Stepwise shape edit descriptions –
———

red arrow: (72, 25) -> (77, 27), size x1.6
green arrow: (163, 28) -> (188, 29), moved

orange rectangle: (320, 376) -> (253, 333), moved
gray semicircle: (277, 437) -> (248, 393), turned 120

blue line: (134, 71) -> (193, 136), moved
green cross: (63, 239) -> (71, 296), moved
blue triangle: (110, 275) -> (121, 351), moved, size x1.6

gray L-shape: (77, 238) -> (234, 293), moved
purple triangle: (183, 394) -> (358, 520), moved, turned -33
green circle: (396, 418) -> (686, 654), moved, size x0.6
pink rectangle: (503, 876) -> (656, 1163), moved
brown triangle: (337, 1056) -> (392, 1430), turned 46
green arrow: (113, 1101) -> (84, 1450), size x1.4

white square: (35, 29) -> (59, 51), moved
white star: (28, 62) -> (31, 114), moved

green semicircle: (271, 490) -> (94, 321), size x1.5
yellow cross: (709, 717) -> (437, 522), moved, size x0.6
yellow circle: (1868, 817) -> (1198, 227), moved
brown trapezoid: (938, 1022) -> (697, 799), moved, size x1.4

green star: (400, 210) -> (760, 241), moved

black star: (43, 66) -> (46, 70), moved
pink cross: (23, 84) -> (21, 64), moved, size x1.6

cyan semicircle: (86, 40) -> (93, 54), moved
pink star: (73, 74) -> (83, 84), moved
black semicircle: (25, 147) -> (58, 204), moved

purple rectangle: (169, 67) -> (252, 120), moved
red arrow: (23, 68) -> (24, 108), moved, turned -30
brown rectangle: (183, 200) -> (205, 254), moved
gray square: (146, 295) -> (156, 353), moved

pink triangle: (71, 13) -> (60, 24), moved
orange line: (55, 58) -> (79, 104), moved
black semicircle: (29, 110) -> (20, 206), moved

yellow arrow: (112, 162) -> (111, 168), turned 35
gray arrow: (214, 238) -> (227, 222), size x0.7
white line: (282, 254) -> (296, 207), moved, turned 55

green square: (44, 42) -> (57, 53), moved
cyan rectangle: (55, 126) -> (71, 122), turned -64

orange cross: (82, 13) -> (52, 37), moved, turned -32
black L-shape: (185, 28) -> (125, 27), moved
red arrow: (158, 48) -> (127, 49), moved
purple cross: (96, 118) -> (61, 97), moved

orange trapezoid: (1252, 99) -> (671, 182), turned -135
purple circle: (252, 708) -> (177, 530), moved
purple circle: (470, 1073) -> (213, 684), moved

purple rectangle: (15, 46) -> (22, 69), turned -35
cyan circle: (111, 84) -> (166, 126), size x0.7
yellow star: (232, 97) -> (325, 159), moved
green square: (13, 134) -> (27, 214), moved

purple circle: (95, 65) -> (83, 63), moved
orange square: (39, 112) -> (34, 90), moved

———

WHAT YOU NEED TO DO – Output, please, only the lines running from the start of the entries through the line that contains "blue triangle: (110, 275)", including both of those lines.

THE ANSWER –
red arrow: (72, 25) -> (77, 27), size x1.6
green arrow: (163, 28) -> (188, 29), moved

orange rectangle: (320, 376) -> (253, 333), moved
gray semicircle: (277, 437) -> (248, 393), turned 120

blue line: (134, 71) -> (193, 136), moved
green cross: (63, 239) -> (71, 296), moved
blue triangle: (110, 275) -> (121, 351), moved, size x1.6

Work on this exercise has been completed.